Top of Listed entries

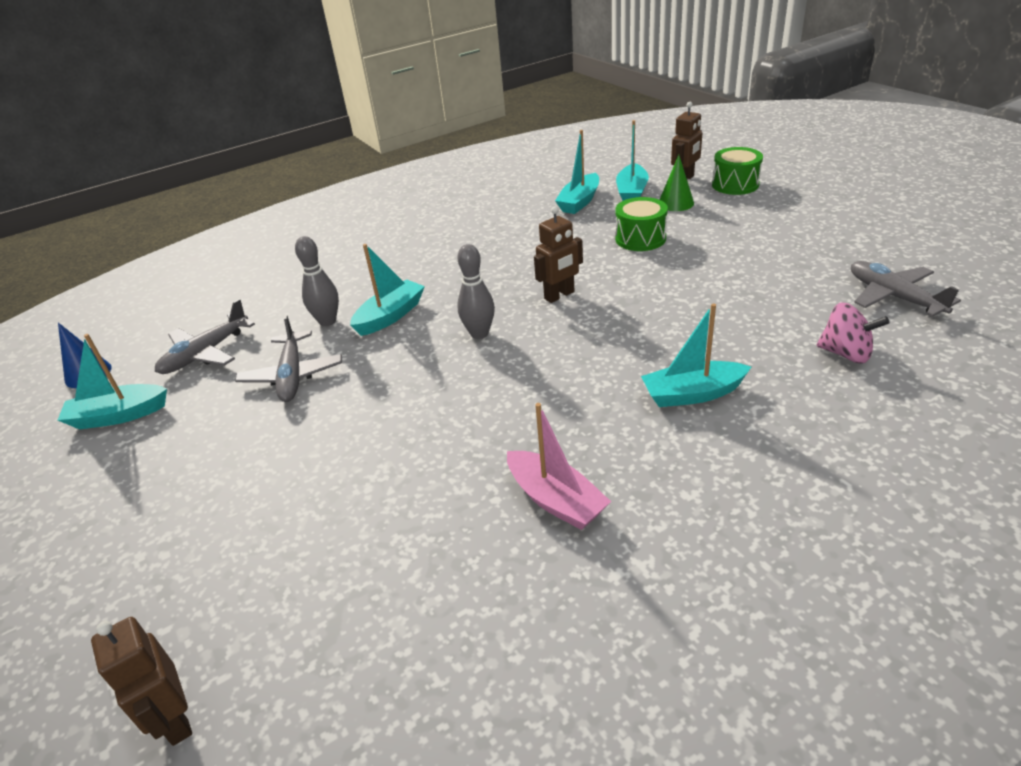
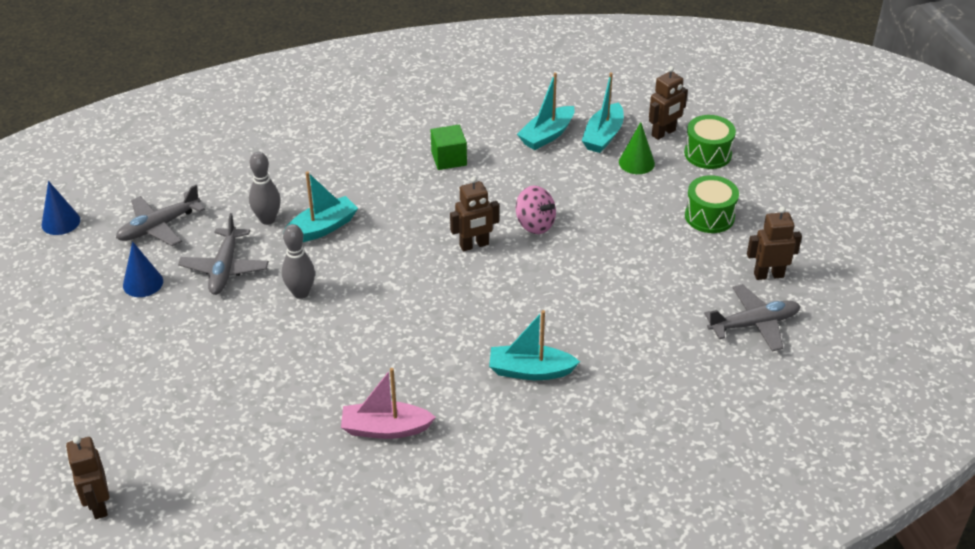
camera: 10 degrees right, 5 degrees up
(118, 415) = (82, 270): turquoise boat -> none
(196, 411) = (143, 283): none -> blue cone
(479, 334) = (389, 267): grey bowling pin -> grey bowling pin (301, 293)
(496, 236) = (449, 159): none -> green cube
(555, 500) = (385, 429): pink boat -> pink boat turned 120 degrees clockwise
(640, 238) = (578, 198): green drum -> green drum (709, 216)
(845, 353) = (673, 367): pink spinning top -> pink spinning top (535, 224)
(870, 255) = (768, 275): none -> brown robot
(893, 297) = (754, 324): grey plane -> grey plane turned 90 degrees clockwise

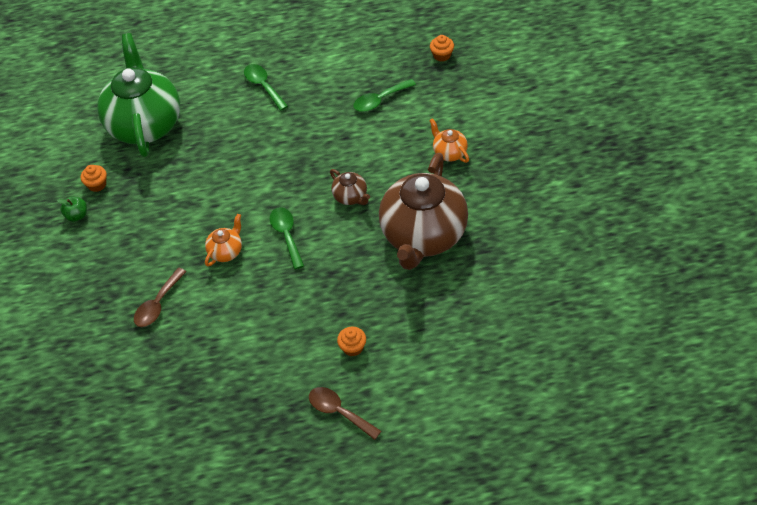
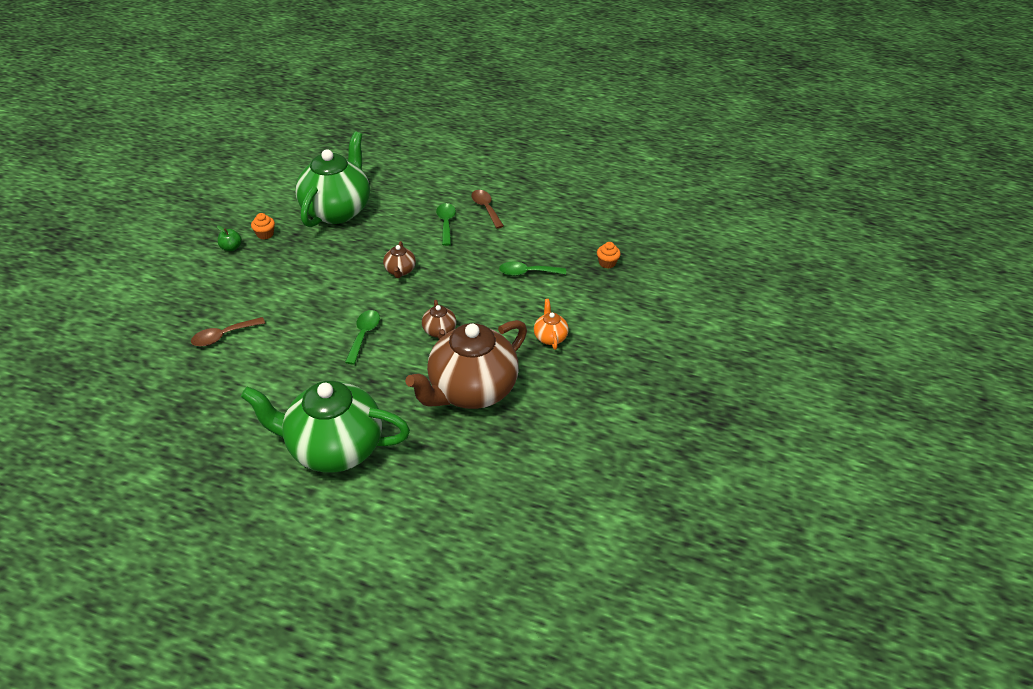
camera: 25 degrees right, 10 degrees down
(226, 251) = (308, 324): orange teapot -> none
(263, 156) = (400, 271): none -> brown teapot
(339, 412) = (274, 494): brown spoon -> brown spoon (486, 208)
(352, 347) = (334, 448): orange cupcake -> green teapot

Bottom of Listed entries

- [Instructions for the task] Working from the material above, tally how many lines hold the string "teapot". The number is all that is needed.

- [Answer section] 3